-- Opening Marker --
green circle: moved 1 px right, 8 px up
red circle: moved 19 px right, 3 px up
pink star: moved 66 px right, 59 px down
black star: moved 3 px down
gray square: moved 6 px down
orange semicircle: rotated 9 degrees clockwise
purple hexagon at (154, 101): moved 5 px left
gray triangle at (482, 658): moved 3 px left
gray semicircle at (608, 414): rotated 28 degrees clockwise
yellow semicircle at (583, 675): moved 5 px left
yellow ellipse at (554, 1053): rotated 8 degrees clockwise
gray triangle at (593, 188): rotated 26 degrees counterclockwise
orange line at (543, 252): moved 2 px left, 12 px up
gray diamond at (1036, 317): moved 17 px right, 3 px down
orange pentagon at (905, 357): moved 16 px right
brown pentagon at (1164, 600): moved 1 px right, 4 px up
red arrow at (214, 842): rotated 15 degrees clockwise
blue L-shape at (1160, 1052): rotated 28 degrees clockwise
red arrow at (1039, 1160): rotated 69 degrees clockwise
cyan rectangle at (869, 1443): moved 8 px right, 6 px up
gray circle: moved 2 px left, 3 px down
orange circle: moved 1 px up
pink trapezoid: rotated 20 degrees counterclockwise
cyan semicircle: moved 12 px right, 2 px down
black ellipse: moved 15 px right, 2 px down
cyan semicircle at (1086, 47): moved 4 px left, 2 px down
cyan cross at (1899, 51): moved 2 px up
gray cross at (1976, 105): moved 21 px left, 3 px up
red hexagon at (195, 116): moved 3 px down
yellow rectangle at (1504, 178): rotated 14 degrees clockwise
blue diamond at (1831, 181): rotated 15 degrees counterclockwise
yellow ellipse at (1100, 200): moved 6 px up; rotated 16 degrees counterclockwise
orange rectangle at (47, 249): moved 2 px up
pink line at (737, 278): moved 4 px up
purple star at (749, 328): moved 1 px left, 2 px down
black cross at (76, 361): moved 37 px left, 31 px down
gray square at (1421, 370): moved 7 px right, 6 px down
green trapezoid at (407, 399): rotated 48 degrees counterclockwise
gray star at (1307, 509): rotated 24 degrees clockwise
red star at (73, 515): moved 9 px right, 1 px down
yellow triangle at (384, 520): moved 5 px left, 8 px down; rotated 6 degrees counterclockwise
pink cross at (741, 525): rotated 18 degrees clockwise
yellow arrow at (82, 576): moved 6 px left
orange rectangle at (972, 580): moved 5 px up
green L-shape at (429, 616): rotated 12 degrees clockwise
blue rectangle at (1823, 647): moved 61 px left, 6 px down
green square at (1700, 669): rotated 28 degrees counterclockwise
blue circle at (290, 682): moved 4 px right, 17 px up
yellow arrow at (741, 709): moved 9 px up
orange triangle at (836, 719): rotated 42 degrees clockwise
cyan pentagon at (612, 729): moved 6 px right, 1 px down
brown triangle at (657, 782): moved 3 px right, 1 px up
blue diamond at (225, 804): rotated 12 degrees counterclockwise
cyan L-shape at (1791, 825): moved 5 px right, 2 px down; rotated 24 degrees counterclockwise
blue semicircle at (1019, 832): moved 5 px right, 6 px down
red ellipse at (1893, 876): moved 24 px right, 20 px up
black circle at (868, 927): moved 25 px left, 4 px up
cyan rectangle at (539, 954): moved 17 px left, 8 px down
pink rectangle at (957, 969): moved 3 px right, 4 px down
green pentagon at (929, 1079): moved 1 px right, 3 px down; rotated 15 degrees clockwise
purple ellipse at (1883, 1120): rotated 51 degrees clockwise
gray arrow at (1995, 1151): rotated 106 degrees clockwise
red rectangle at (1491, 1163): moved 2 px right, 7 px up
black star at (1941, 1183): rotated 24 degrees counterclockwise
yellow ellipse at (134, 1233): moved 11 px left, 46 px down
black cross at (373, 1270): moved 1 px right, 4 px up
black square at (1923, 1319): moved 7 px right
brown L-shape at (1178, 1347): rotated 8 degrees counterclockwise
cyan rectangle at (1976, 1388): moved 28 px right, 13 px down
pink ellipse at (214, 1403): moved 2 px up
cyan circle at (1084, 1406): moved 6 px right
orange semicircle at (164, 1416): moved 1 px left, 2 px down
-- Closing Marker --
▶ _Assigned task_
Scan the records for lines with the string "purple". Give the number of such lines and nothing else.

▶ _Response box_
3